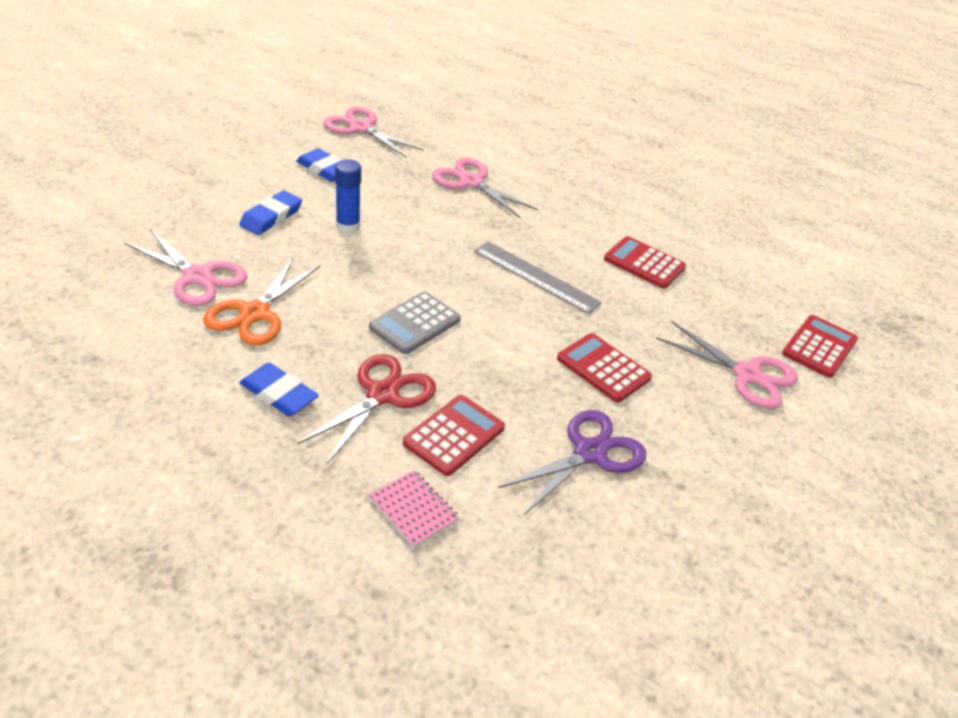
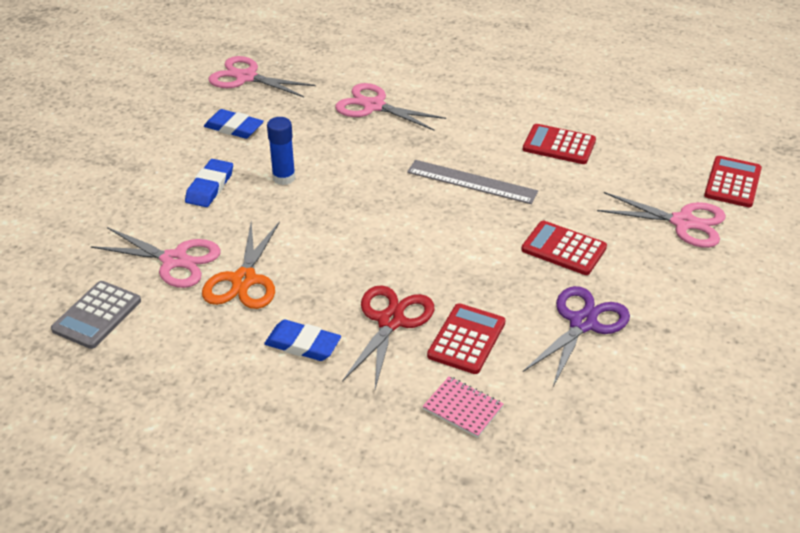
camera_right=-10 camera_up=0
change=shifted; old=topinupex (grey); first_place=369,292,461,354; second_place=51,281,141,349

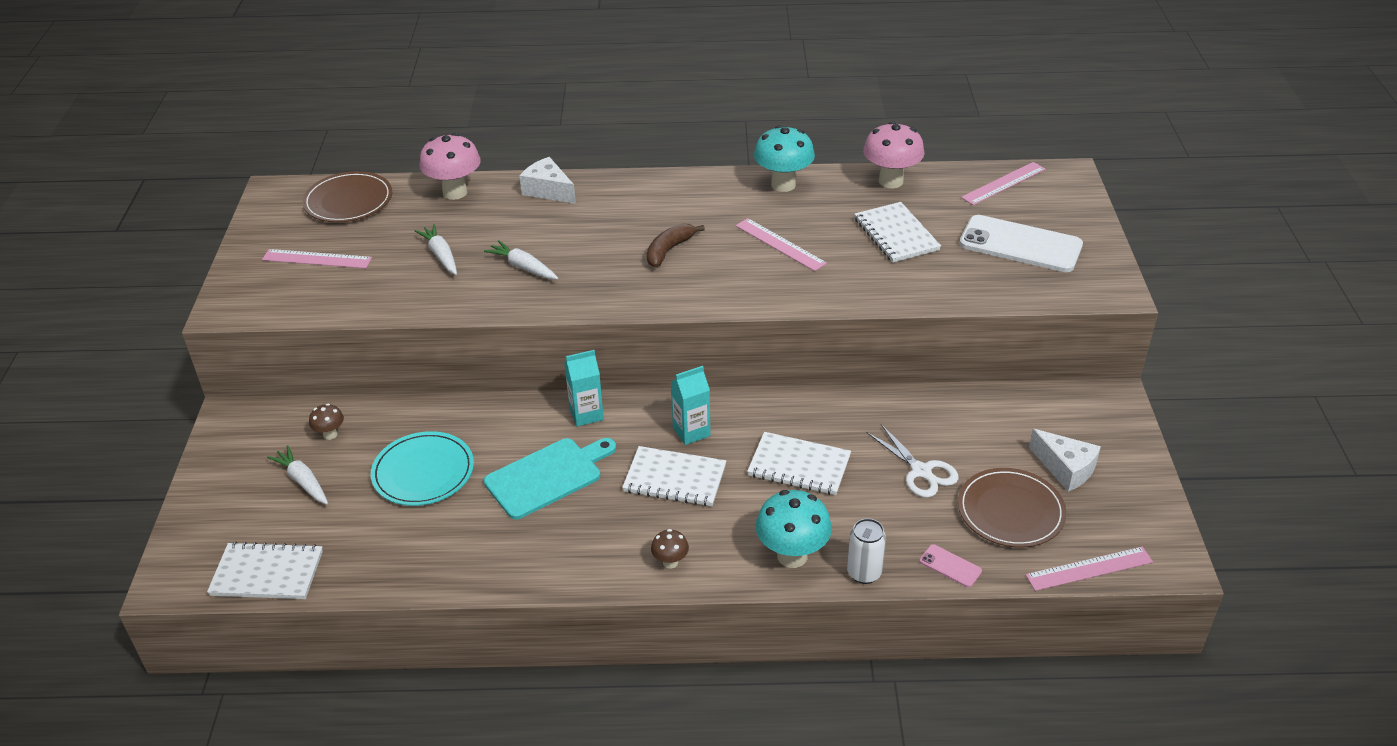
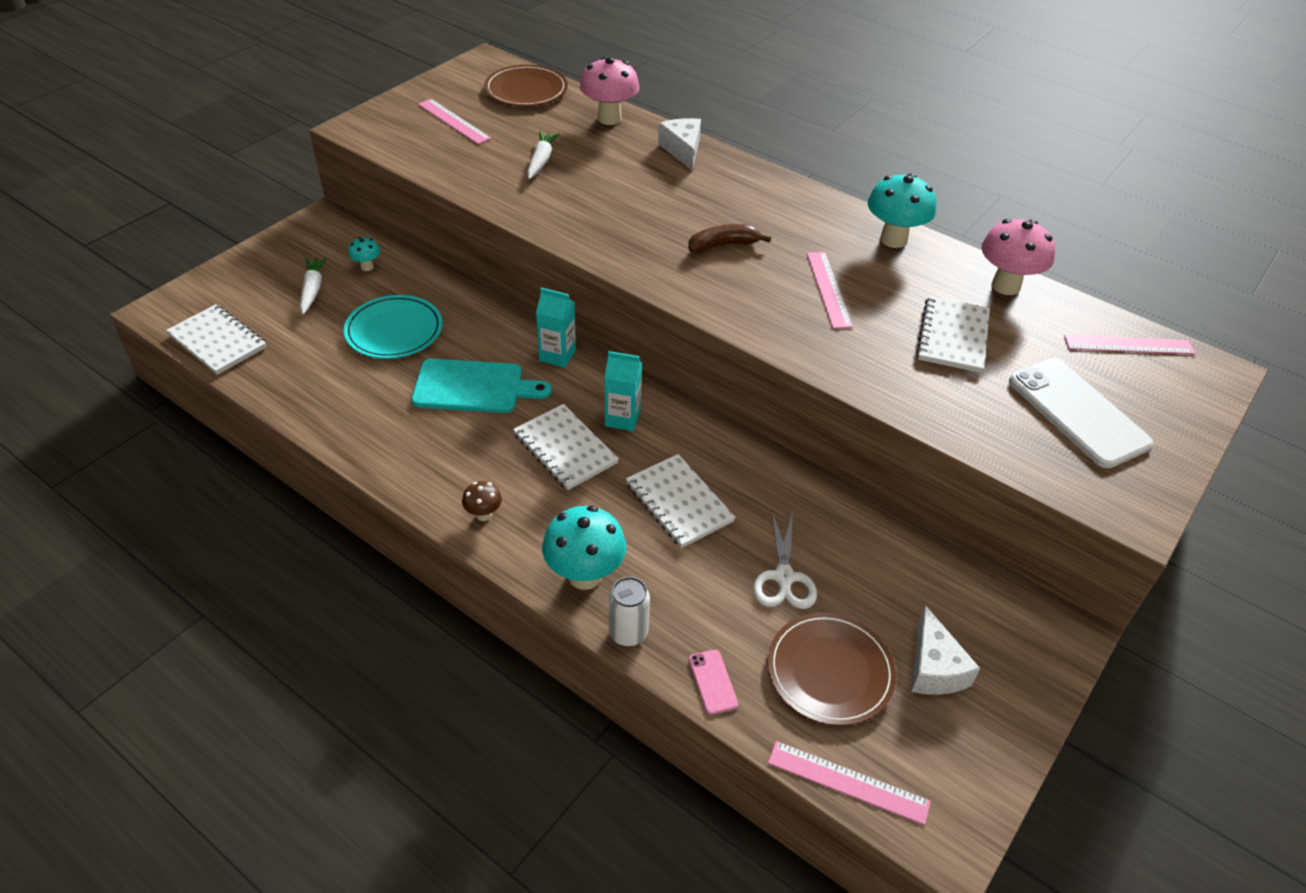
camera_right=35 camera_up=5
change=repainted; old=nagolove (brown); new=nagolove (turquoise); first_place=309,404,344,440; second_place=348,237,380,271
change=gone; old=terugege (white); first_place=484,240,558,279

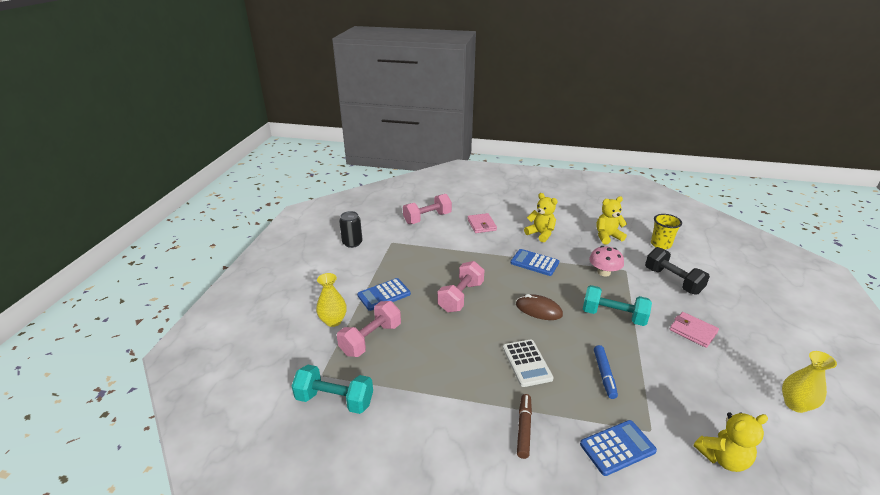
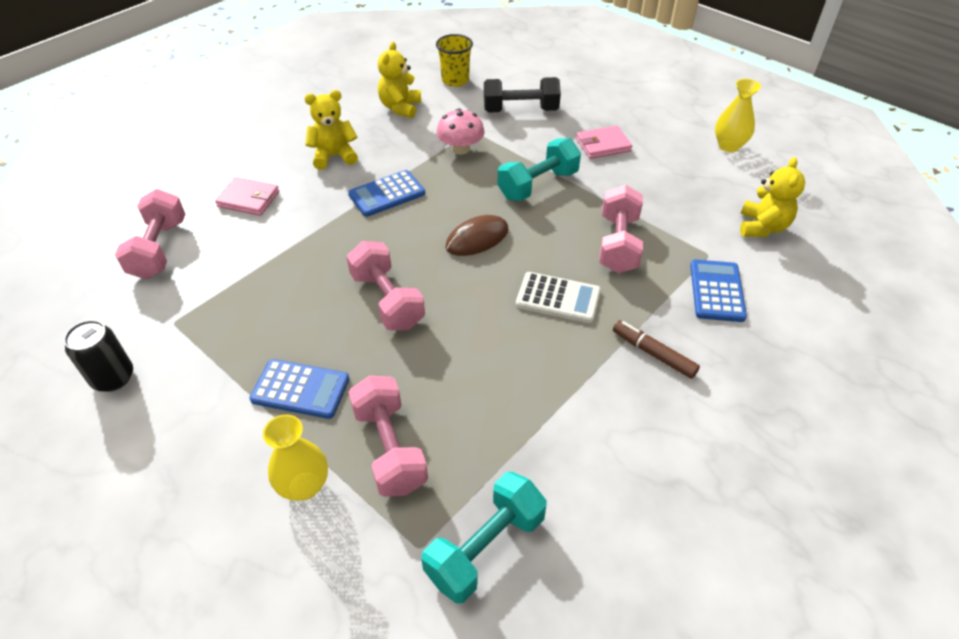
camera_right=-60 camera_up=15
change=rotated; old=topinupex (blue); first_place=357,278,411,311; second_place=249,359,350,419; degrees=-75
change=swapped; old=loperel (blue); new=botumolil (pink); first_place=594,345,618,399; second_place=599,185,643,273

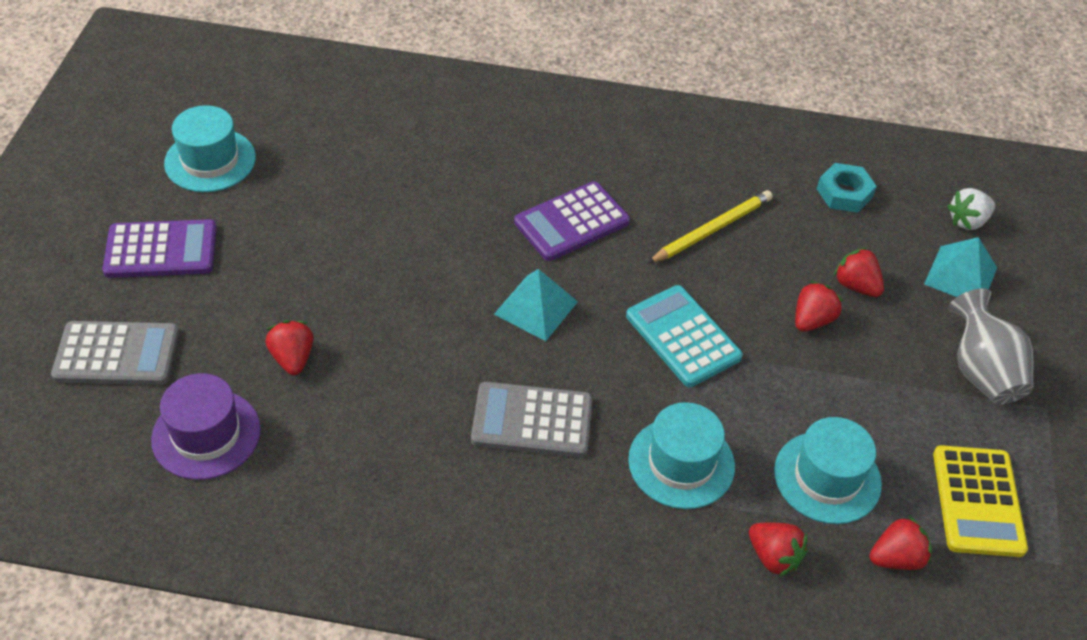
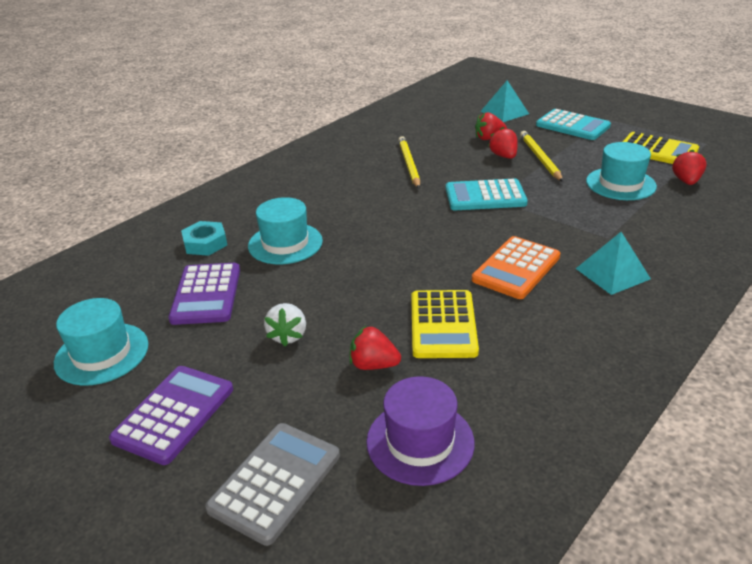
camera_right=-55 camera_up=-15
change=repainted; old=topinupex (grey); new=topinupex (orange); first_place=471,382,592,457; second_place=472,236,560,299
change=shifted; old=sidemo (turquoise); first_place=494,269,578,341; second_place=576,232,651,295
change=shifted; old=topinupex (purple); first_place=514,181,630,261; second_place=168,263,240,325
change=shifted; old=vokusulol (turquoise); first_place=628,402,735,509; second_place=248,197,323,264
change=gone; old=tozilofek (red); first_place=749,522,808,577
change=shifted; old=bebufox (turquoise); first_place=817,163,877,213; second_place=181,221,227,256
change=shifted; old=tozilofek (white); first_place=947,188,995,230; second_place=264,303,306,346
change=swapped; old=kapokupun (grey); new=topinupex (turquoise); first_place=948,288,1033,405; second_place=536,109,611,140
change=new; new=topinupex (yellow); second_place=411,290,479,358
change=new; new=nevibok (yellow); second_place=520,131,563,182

********

## Instructions for the task
Every entry above is to be transcribed exactly, with all pictures left out.

## Written solution
camera_right=-10 camera_up=0
change=shifted; old=topinupex (grey); first_place=369,292,461,354; second_place=51,281,141,349

camera_right=35 camera_up=5
change=repainted; old=nagolove (brown); new=nagolove (turquoise); first_place=309,404,344,440; second_place=348,237,380,271
change=gone; old=terugege (white); first_place=484,240,558,279

camera_right=-60 camera_up=15
change=rotated; old=topinupex (blue); first_place=357,278,411,311; second_place=249,359,350,419; degrees=-75
change=swapped; old=loperel (blue); new=botumolil (pink); first_place=594,345,618,399; second_place=599,185,643,273

camera_right=-55 camera_up=-15
change=repainted; old=topinupex (grey); new=topinupex (orange); first_place=471,382,592,457; second_place=472,236,560,299
change=shifted; old=sidemo (turquoise); first_place=494,269,578,341; second_place=576,232,651,295
change=shifted; old=topinupex (purple); first_place=514,181,630,261; second_place=168,263,240,325
change=shifted; old=vokusulol (turquoise); first_place=628,402,735,509; second_place=248,197,323,264
change=gone; old=tozilofek (red); first_place=749,522,808,577
change=shifted; old=bebufox (turquoise); first_place=817,163,877,213; second_place=181,221,227,256
change=shifted; old=tozilofek (white); first_place=947,188,995,230; second_place=264,303,306,346
change=swapped; old=kapokupun (grey); new=topinupex (turquoise); first_place=948,288,1033,405; second_place=536,109,611,140
change=new; new=topinupex (yellow); second_place=411,290,479,358
change=new; new=nevibok (yellow); second_place=520,131,563,182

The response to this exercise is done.